BEGIN Given information

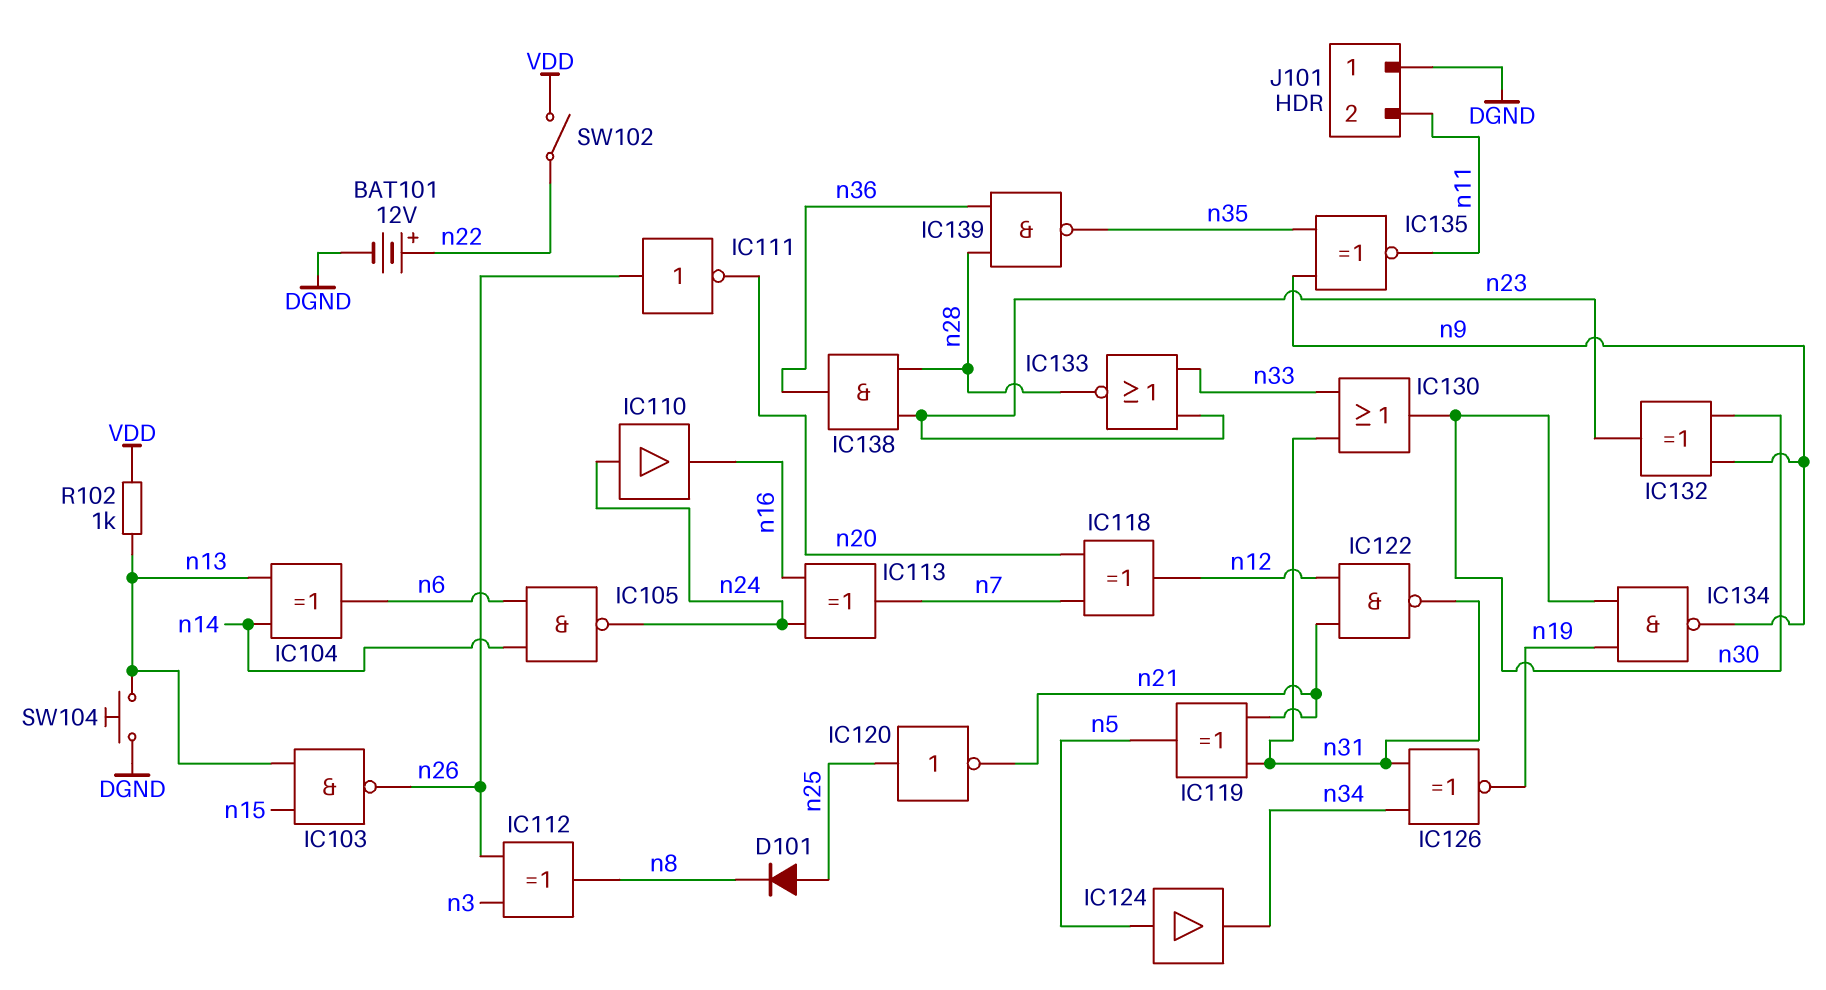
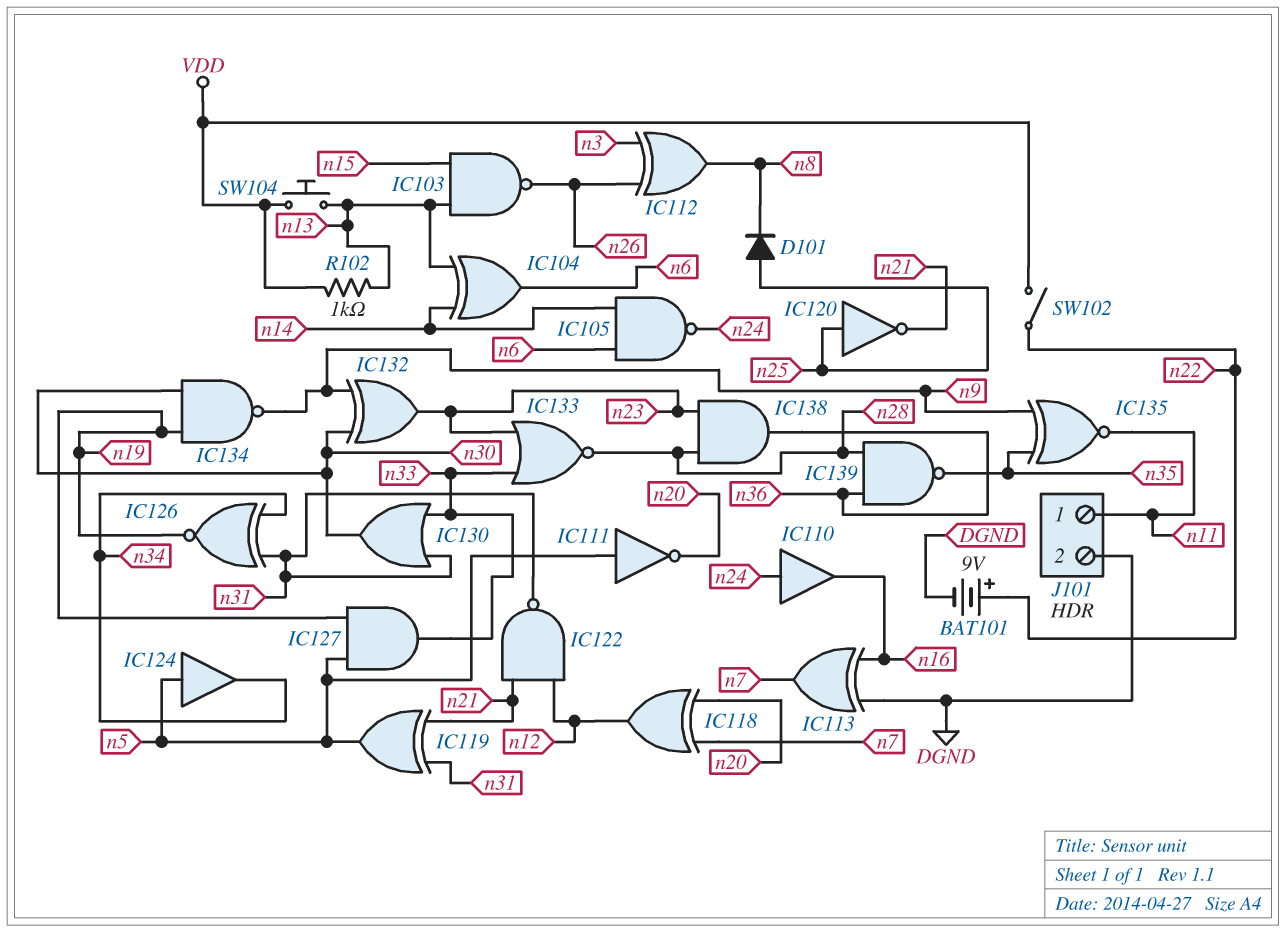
BAT101: 12V (plus n22, minus DGND) -> 9V (plus n22, minus DGND)
IC111: NOT (in n26, out n20) -> NOT (in n5, out n20)
IC113: XOR (in n16, in n24, out n7) -> XOR (in DGND, in n16, out n7)
IC127: none -> AND (in n5, in n19, out n33)
J101 pin 1: DGND -> n11
J101 pin 2: n11 -> DGND
SW104: button (DGND, n13) -> button (VDD, n13)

END Given information

> **Task directions**
What is needed is an exact copy of the entries above, with no images in it.

> **Solution**
BAT101: 12V (plus n22, minus DGND) -> 9V (plus n22, minus DGND)
IC111: NOT (in n26, out n20) -> NOT (in n5, out n20)
IC113: XOR (in n16, in n24, out n7) -> XOR (in DGND, in n16, out n7)
IC127: none -> AND (in n5, in n19, out n33)
J101 pin 1: DGND -> n11
J101 pin 2: n11 -> DGND
SW104: button (DGND, n13) -> button (VDD, n13)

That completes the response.